Try it => Would you give the entries again word for word, with no pictures in the copy?

>>>

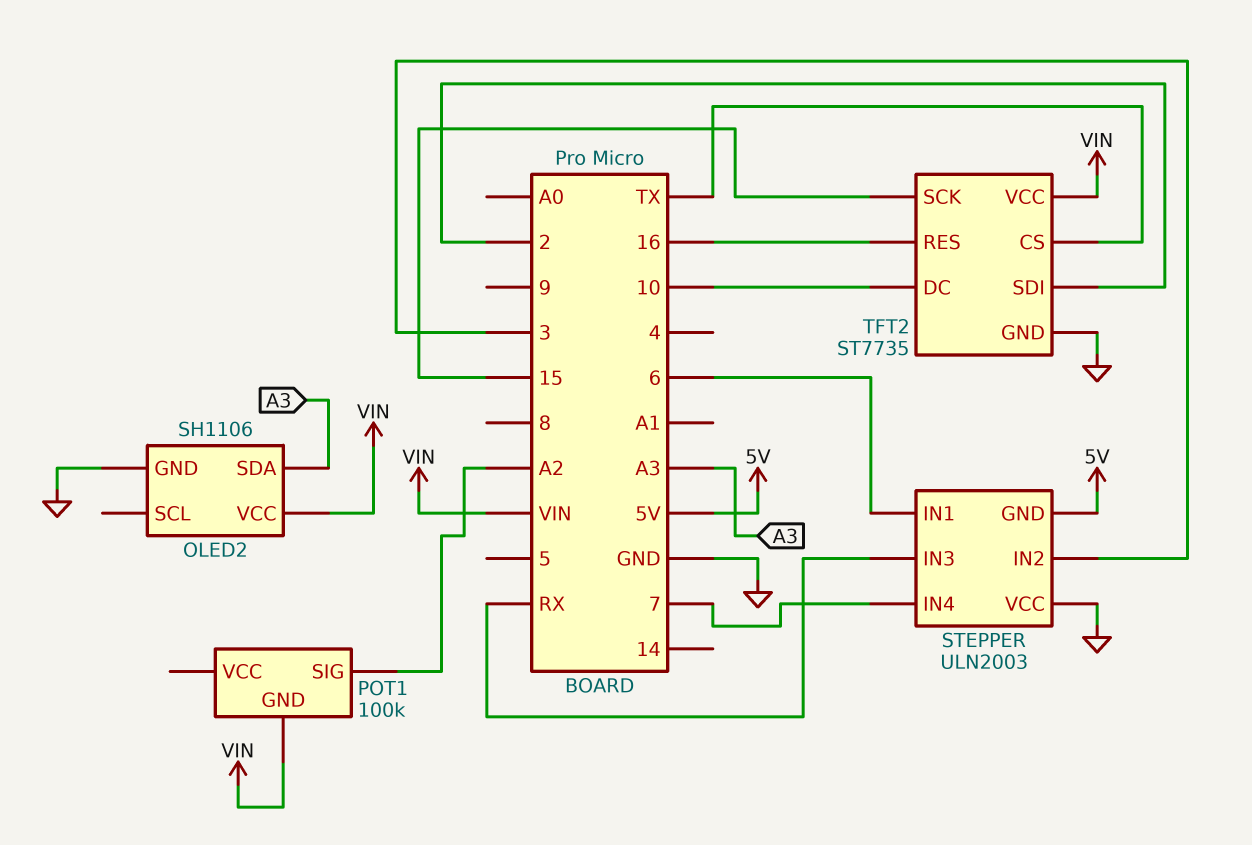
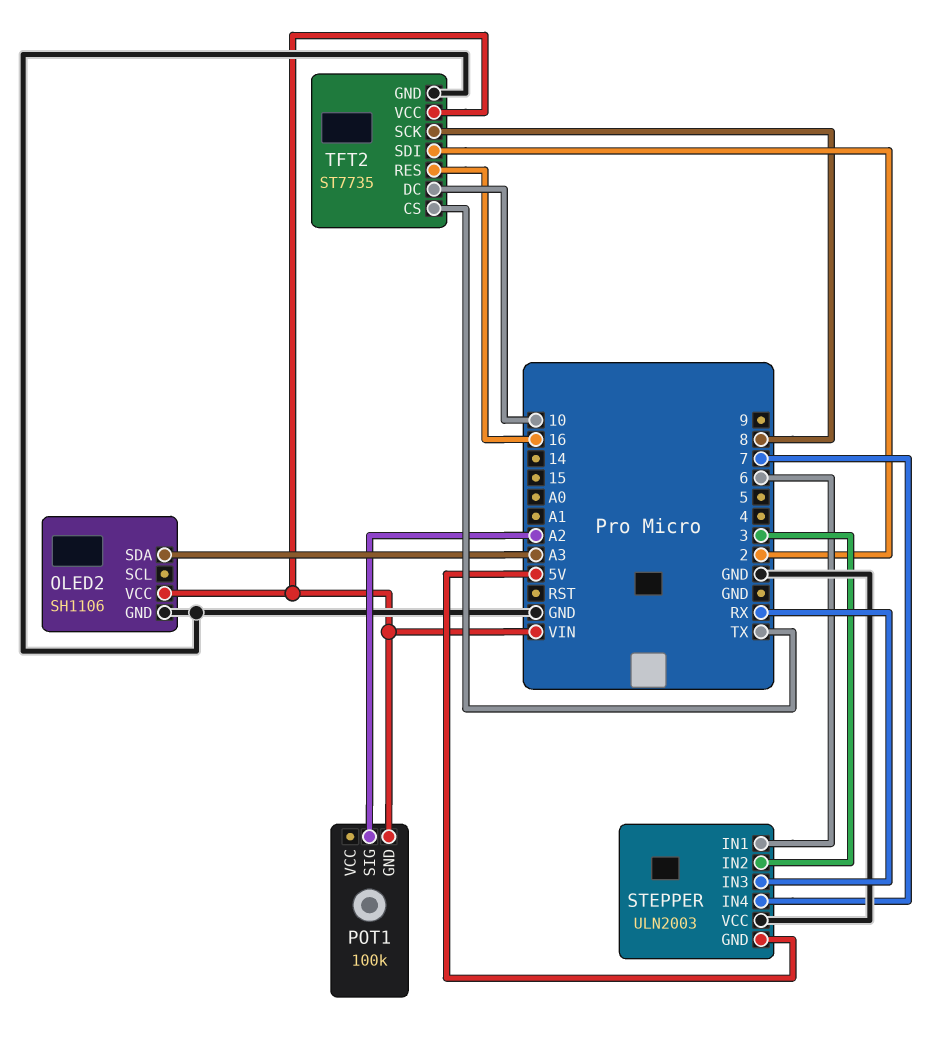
TFT2 pin SCK: 15 -> 8

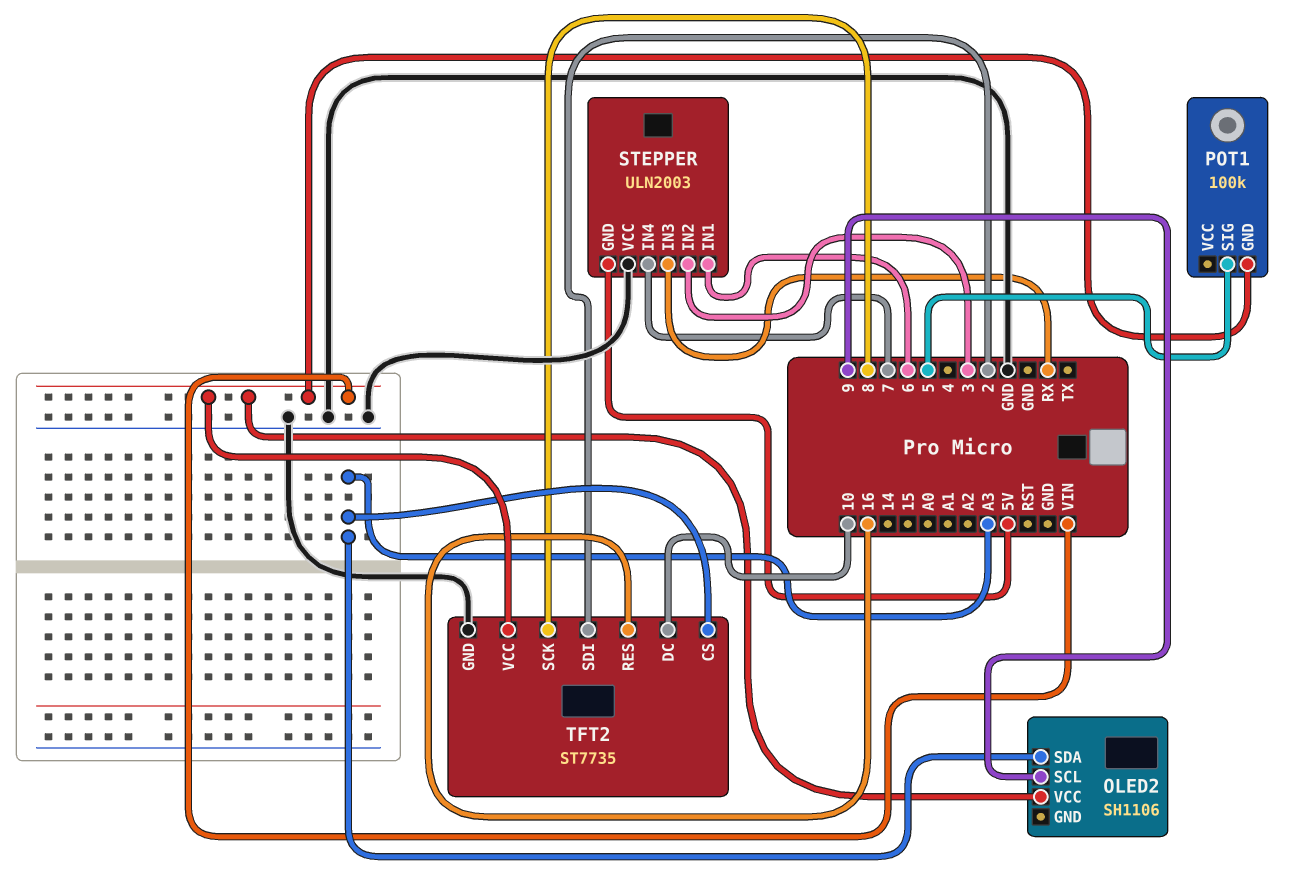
OLED2 pin GND: GND -> none
OLED2 pin SCL: none -> 9
POT1 pin SIG: A2 -> 5
TFT2 pin CS: TX -> A3

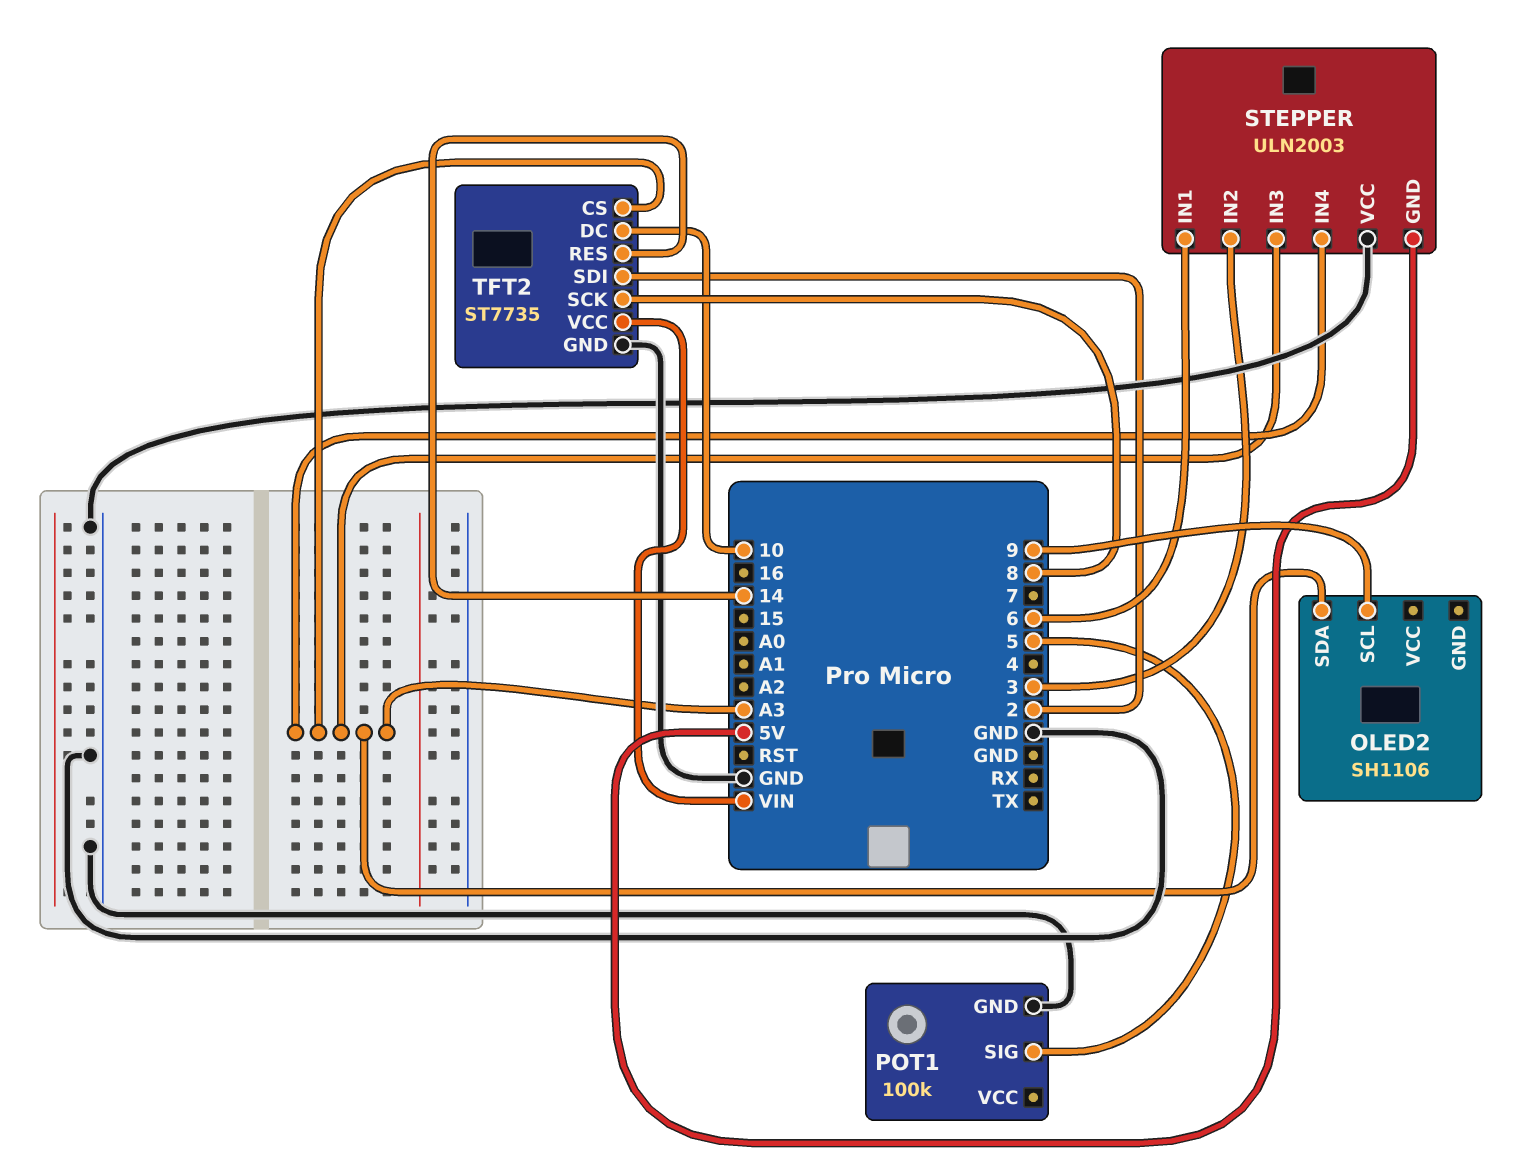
OLED2 pin VCC: VIN -> none
POT1 pin GND: VIN -> GND
STEPPER pin IN3: RX -> A3
STEPPER pin IN4: 7 -> A3
TFT2 pin RES: 16 -> 14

<<<

Result below =>
TFT2 pin SCK: 15 -> 8

OLED2 pin GND: GND -> none
OLED2 pin SCL: none -> 9
POT1 pin SIG: A2 -> 5
TFT2 pin CS: TX -> A3

OLED2 pin VCC: VIN -> none
POT1 pin GND: VIN -> GND
STEPPER pin IN3: RX -> A3
STEPPER pin IN4: 7 -> A3
TFT2 pin RES: 16 -> 14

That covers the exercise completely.